Before-and-after change data

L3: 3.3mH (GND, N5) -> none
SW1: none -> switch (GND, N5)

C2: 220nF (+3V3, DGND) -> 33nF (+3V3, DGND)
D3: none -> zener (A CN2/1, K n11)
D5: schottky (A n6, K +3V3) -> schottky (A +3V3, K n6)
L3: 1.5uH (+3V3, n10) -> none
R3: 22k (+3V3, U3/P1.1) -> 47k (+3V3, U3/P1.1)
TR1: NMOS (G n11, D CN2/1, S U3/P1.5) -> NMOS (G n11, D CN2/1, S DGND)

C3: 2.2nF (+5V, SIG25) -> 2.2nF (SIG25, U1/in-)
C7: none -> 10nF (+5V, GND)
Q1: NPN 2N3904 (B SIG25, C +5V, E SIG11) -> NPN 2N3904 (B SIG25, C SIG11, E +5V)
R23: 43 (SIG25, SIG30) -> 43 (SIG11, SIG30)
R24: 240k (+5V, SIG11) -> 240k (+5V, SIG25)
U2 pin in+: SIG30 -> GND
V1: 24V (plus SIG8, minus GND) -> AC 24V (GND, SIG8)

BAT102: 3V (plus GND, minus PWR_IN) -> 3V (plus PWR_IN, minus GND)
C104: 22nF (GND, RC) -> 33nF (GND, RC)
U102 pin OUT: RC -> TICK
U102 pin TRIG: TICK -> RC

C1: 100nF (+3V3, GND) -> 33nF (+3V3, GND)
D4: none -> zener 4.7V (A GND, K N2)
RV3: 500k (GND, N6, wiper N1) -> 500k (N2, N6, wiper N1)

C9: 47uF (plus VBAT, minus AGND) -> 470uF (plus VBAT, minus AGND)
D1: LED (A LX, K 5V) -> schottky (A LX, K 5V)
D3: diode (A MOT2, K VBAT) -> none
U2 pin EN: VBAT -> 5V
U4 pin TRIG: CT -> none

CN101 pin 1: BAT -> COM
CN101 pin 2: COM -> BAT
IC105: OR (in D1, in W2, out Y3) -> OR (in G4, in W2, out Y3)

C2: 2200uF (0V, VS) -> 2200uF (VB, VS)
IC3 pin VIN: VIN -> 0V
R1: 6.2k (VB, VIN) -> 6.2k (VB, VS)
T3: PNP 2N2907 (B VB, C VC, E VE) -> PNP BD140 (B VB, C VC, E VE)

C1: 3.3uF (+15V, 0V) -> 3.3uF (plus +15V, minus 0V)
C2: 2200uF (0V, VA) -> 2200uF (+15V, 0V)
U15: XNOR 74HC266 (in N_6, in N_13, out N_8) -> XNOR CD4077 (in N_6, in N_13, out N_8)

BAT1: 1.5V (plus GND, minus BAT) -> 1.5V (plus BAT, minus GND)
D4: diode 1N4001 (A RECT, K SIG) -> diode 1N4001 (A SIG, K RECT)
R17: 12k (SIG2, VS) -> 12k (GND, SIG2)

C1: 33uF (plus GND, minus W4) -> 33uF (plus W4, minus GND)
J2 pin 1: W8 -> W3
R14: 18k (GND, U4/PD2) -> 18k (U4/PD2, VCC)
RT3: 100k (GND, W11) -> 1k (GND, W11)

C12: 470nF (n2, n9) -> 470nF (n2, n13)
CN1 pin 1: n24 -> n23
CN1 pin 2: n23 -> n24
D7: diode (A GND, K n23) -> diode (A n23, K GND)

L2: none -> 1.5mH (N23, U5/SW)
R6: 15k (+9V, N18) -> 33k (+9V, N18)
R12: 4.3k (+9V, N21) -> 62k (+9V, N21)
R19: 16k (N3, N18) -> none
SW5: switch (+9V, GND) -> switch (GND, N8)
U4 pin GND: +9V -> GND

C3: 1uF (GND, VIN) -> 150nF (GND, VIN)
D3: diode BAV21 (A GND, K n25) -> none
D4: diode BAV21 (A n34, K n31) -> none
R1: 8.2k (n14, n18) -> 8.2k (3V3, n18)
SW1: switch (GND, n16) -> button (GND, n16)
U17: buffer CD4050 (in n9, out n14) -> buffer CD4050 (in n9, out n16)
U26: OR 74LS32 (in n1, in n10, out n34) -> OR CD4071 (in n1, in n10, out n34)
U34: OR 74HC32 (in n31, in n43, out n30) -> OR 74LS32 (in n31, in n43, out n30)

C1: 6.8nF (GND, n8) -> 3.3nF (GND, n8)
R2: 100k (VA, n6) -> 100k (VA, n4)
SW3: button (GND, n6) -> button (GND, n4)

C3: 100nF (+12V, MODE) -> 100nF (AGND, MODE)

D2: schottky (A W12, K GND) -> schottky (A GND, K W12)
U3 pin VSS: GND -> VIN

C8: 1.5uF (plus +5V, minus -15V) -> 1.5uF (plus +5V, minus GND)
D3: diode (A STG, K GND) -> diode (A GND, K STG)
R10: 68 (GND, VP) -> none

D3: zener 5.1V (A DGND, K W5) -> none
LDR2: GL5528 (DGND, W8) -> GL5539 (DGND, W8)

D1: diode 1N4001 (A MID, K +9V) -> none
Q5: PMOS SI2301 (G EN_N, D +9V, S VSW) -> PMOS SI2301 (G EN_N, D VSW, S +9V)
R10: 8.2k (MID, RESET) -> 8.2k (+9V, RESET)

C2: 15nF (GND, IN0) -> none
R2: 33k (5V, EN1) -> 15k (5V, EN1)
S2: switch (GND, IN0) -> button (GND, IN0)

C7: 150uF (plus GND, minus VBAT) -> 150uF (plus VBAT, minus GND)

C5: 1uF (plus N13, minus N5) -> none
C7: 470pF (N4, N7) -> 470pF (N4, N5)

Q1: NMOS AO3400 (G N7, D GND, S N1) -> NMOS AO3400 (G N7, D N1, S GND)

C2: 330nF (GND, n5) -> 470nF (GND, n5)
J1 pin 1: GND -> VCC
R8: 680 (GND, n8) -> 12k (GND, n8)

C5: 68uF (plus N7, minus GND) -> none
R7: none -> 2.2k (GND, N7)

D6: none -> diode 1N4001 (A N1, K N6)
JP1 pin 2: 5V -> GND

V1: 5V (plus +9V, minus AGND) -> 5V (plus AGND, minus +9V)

Work required:
Using the exact wording, write out all of the records.

Solution to this problem:
L3: 3.3mH (GND, N5) -> none
SW1: none -> switch (GND, N5)

C2: 220nF (+3V3, DGND) -> 33nF (+3V3, DGND)
D3: none -> zener (A CN2/1, K n11)
D5: schottky (A n6, K +3V3) -> schottky (A +3V3, K n6)
L3: 1.5uH (+3V3, n10) -> none
R3: 22k (+3V3, U3/P1.1) -> 47k (+3V3, U3/P1.1)
TR1: NMOS (G n11, D CN2/1, S U3/P1.5) -> NMOS (G n11, D CN2/1, S DGND)

C3: 2.2nF (+5V, SIG25) -> 2.2nF (SIG25, U1/in-)
C7: none -> 10nF (+5V, GND)
Q1: NPN 2N3904 (B SIG25, C +5V, E SIG11) -> NPN 2N3904 (B SIG25, C SIG11, E +5V)
R23: 43 (SIG25, SIG30) -> 43 (SIG11, SIG30)
R24: 240k (+5V, SIG11) -> 240k (+5V, SIG25)
U2 pin in+: SIG30 -> GND
V1: 24V (plus SIG8, minus GND) -> AC 24V (GND, SIG8)

BAT102: 3V (plus GND, minus PWR_IN) -> 3V (plus PWR_IN, minus GND)
C104: 22nF (GND, RC) -> 33nF (GND, RC)
U102 pin OUT: RC -> TICK
U102 pin TRIG: TICK -> RC

C1: 100nF (+3V3, GND) -> 33nF (+3V3, GND)
D4: none -> zener 4.7V (A GND, K N2)
RV3: 500k (GND, N6, wiper N1) -> 500k (N2, N6, wiper N1)

C9: 47uF (plus VBAT, minus AGND) -> 470uF (plus VBAT, minus AGND)
D1: LED (A LX, K 5V) -> schottky (A LX, K 5V)
D3: diode (A MOT2, K VBAT) -> none
U2 pin EN: VBAT -> 5V
U4 pin TRIG: CT -> none

CN101 pin 1: BAT -> COM
CN101 pin 2: COM -> BAT
IC105: OR (in D1, in W2, out Y3) -> OR (in G4, in W2, out Y3)

C2: 2200uF (0V, VS) -> 2200uF (VB, VS)
IC3 pin VIN: VIN -> 0V
R1: 6.2k (VB, VIN) -> 6.2k (VB, VS)
T3: PNP 2N2907 (B VB, C VC, E VE) -> PNP BD140 (B VB, C VC, E VE)

C1: 3.3uF (+15V, 0V) -> 3.3uF (plus +15V, minus 0V)
C2: 2200uF (0V, VA) -> 2200uF (+15V, 0V)
U15: XNOR 74HC266 (in N_6, in N_13, out N_8) -> XNOR CD4077 (in N_6, in N_13, out N_8)

BAT1: 1.5V (plus GND, minus BAT) -> 1.5V (plus BAT, minus GND)
D4: diode 1N4001 (A RECT, K SIG) -> diode 1N4001 (A SIG, K RECT)
R17: 12k (SIG2, VS) -> 12k (GND, SIG2)

C1: 33uF (plus GND, minus W4) -> 33uF (plus W4, minus GND)
J2 pin 1: W8 -> W3
R14: 18k (GND, U4/PD2) -> 18k (U4/PD2, VCC)
RT3: 100k (GND, W11) -> 1k (GND, W11)

C12: 470nF (n2, n9) -> 470nF (n2, n13)
CN1 pin 1: n24 -> n23
CN1 pin 2: n23 -> n24
D7: diode (A GND, K n23) -> diode (A n23, K GND)

L2: none -> 1.5mH (N23, U5/SW)
R6: 15k (+9V, N18) -> 33k (+9V, N18)
R12: 4.3k (+9V, N21) -> 62k (+9V, N21)
R19: 16k (N3, N18) -> none
SW5: switch (+9V, GND) -> switch (GND, N8)
U4 pin GND: +9V -> GND

C3: 1uF (GND, VIN) -> 150nF (GND, VIN)
D3: diode BAV21 (A GND, K n25) -> none
D4: diode BAV21 (A n34, K n31) -> none
R1: 8.2k (n14, n18) -> 8.2k (3V3, n18)
SW1: switch (GND, n16) -> button (GND, n16)
U17: buffer CD4050 (in n9, out n14) -> buffer CD4050 (in n9, out n16)
U26: OR 74LS32 (in n1, in n10, out n34) -> OR CD4071 (in n1, in n10, out n34)
U34: OR 74HC32 (in n31, in n43, out n30) -> OR 74LS32 (in n31, in n43, out n30)

C1: 6.8nF (GND, n8) -> 3.3nF (GND, n8)
R2: 100k (VA, n6) -> 100k (VA, n4)
SW3: button (GND, n6) -> button (GND, n4)

C3: 100nF (+12V, MODE) -> 100nF (AGND, MODE)

D2: schottky (A W12, K GND) -> schottky (A GND, K W12)
U3 pin VSS: GND -> VIN

C8: 1.5uF (plus +5V, minus -15V) -> 1.5uF (plus +5V, minus GND)
D3: diode (A STG, K GND) -> diode (A GND, K STG)
R10: 68 (GND, VP) -> none

D3: zener 5.1V (A DGND, K W5) -> none
LDR2: GL5528 (DGND, W8) -> GL5539 (DGND, W8)

D1: diode 1N4001 (A MID, K +9V) -> none
Q5: PMOS SI2301 (G EN_N, D +9V, S VSW) -> PMOS SI2301 (G EN_N, D VSW, S +9V)
R10: 8.2k (MID, RESET) -> 8.2k (+9V, RESET)

C2: 15nF (GND, IN0) -> none
R2: 33k (5V, EN1) -> 15k (5V, EN1)
S2: switch (GND, IN0) -> button (GND, IN0)

C7: 150uF (plus GND, minus VBAT) -> 150uF (plus VBAT, minus GND)

C5: 1uF (plus N13, minus N5) -> none
C7: 470pF (N4, N7) -> 470pF (N4, N5)

Q1: NMOS AO3400 (G N7, D GND, S N1) -> NMOS AO3400 (G N7, D N1, S GND)

C2: 330nF (GND, n5) -> 470nF (GND, n5)
J1 pin 1: GND -> VCC
R8: 680 (GND, n8) -> 12k (GND, n8)

C5: 68uF (plus N7, minus GND) -> none
R7: none -> 2.2k (GND, N7)

D6: none -> diode 1N4001 (A N1, K N6)
JP1 pin 2: 5V -> GND

V1: 5V (plus +9V, minus AGND) -> 5V (plus AGND, minus +9V)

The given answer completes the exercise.